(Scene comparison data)
☆ ☆ ☆ ☆ ☆

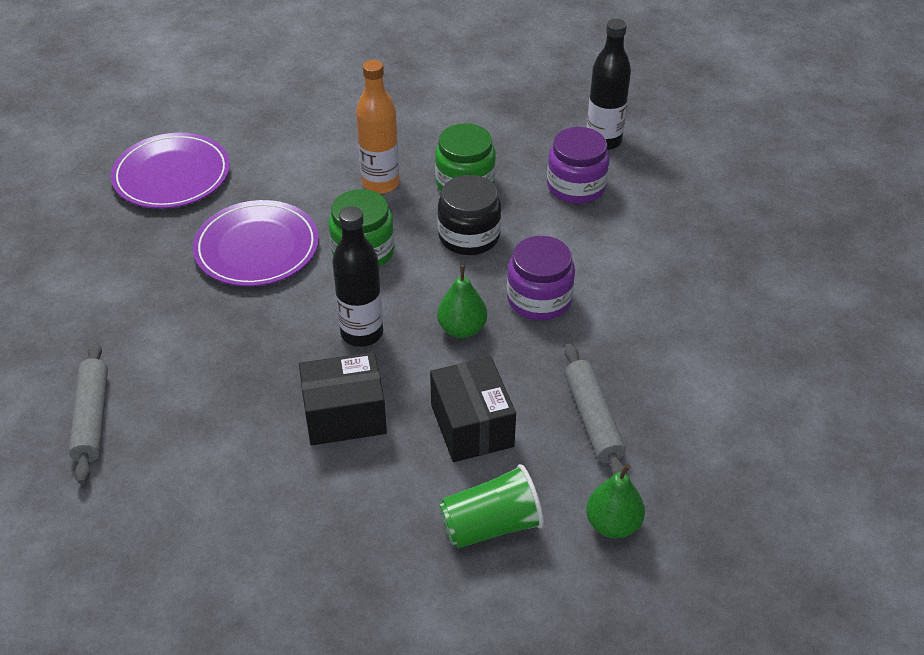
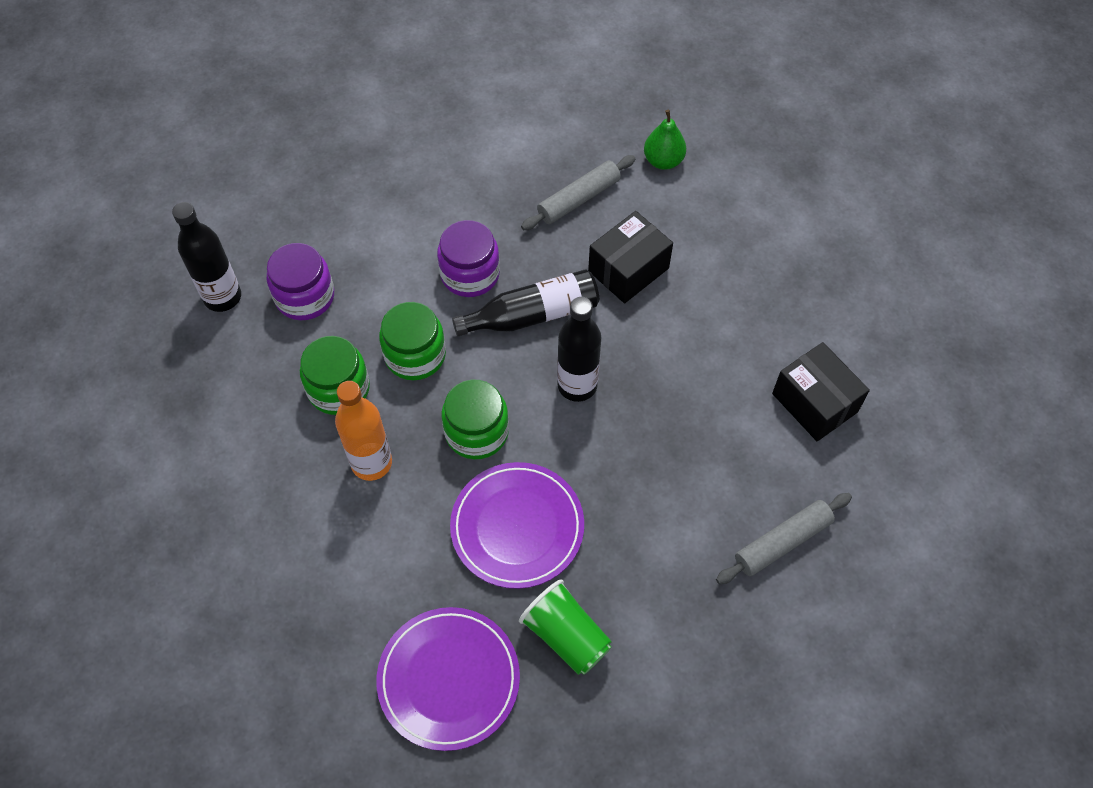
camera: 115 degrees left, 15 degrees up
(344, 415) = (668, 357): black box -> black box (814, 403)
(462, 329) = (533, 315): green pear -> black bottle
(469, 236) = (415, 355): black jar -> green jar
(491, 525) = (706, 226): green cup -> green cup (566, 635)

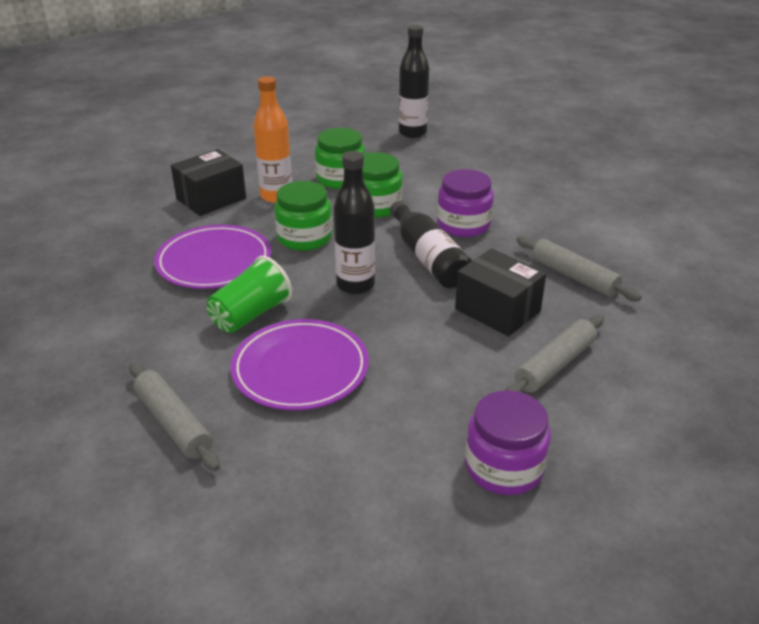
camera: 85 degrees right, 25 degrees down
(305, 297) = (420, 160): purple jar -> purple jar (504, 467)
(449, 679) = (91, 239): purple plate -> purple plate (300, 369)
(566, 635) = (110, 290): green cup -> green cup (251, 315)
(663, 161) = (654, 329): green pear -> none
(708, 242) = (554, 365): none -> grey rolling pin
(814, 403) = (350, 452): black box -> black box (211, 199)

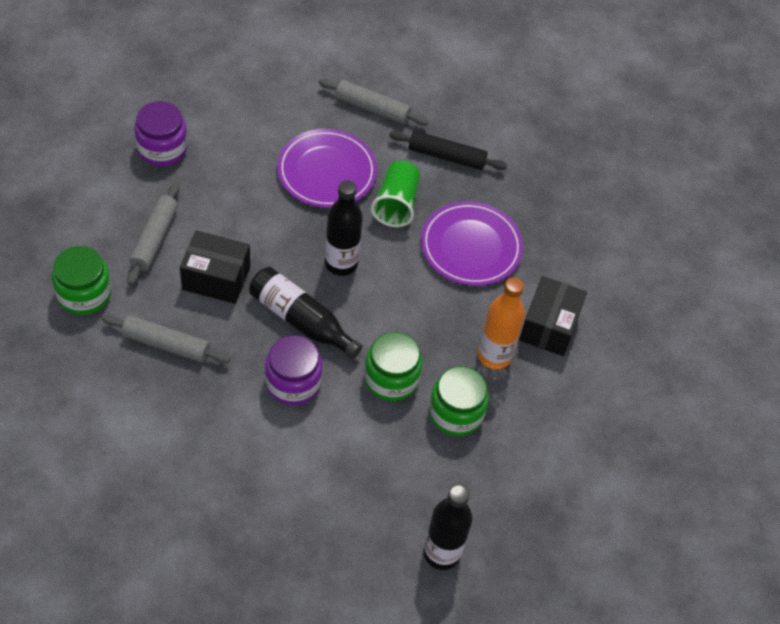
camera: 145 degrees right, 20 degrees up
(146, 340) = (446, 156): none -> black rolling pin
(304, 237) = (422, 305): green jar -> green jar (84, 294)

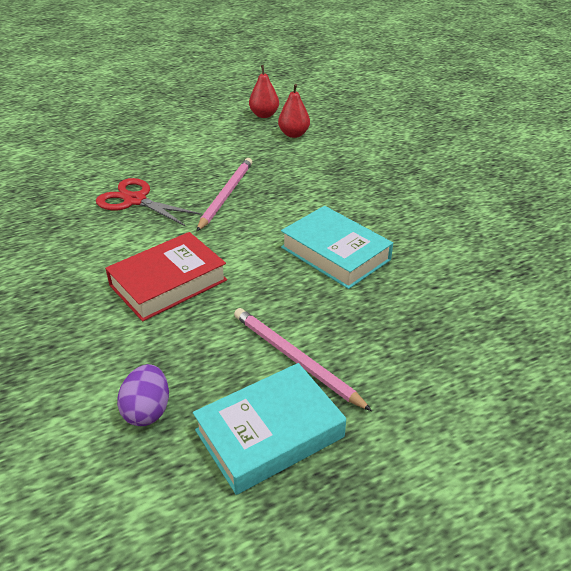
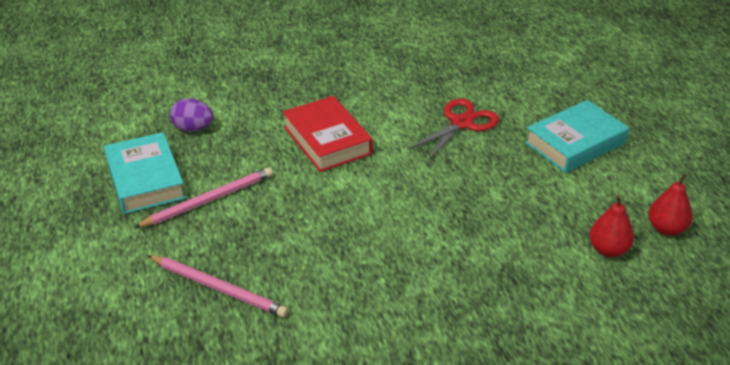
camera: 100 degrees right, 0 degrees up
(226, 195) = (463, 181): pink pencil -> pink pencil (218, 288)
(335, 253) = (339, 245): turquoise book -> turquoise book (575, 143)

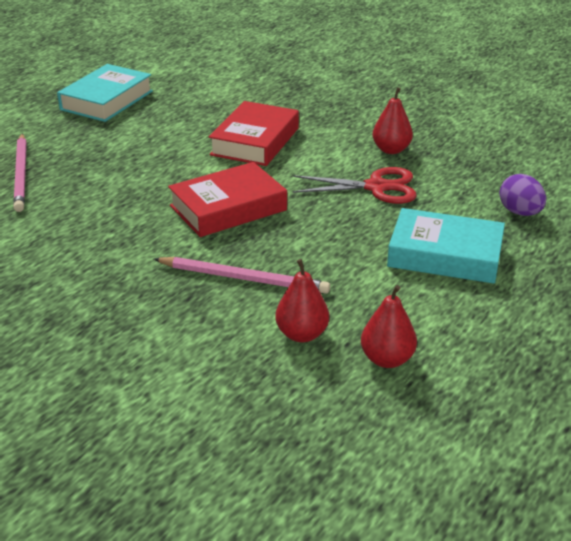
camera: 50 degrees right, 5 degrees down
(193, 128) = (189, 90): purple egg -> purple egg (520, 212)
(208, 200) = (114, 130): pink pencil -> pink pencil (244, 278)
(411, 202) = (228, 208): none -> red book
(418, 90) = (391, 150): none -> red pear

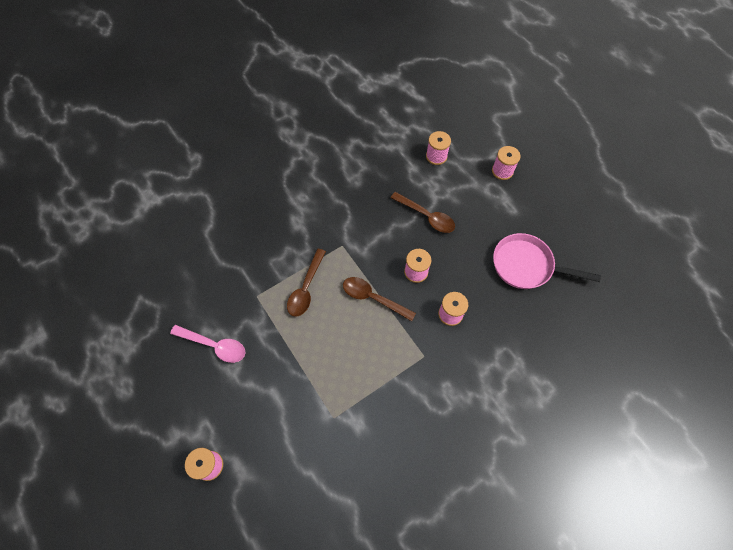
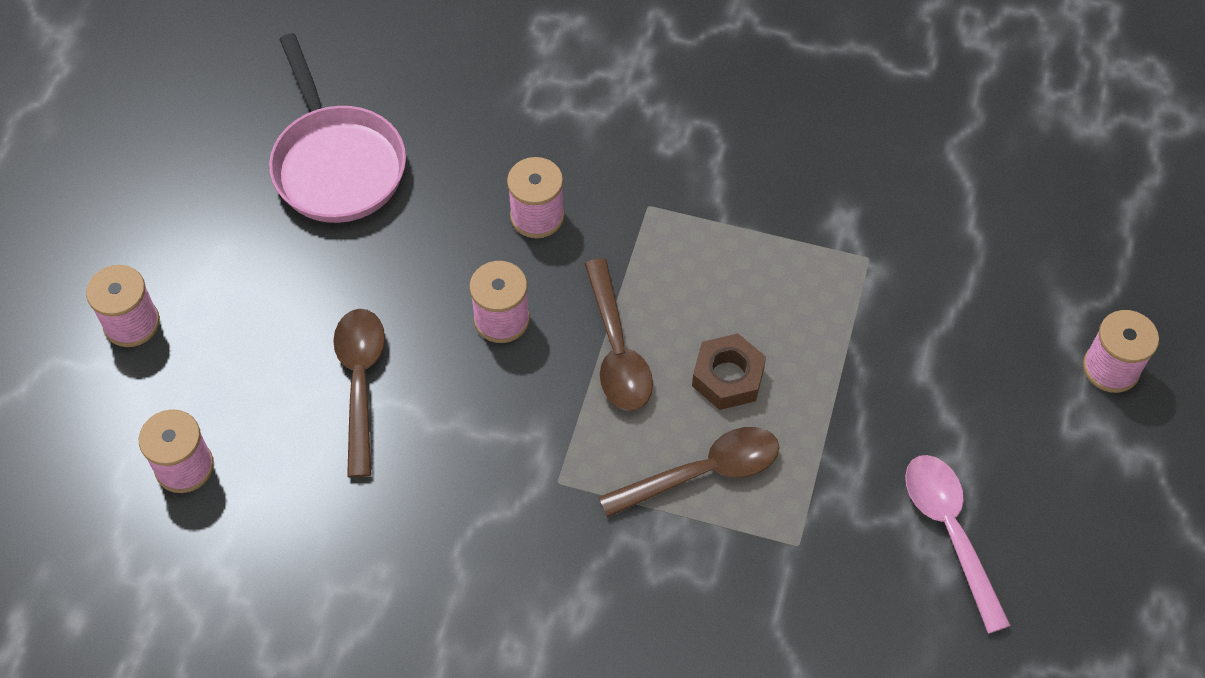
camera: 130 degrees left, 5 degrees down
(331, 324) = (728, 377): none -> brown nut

☆ ☆ ☆ ☆ ☆

Task to complete: Although pictures appear among the records above, none are to be output; print exactly the lines from the line containing "(708, 242) = (554, 365): none" through the line containing "camera: 50 degrees right, 5 degrees down".

Output for this task:
(708, 242) = (554, 365): none -> grey rolling pin
(814, 403) = (350, 452): black box -> black box (211, 199)

camera: 145 degrees right, 20 degrees up
(146, 340) = (446, 156): none -> black rolling pin
(304, 237) = (422, 305): green jar -> green jar (84, 294)

camera: 100 degrees right, 0 degrees up
(226, 195) = (463, 181): pink pencil -> pink pencil (218, 288)
(335, 253) = (339, 245): turquoise book -> turquoise book (575, 143)

camera: 50 degrees right, 5 degrees down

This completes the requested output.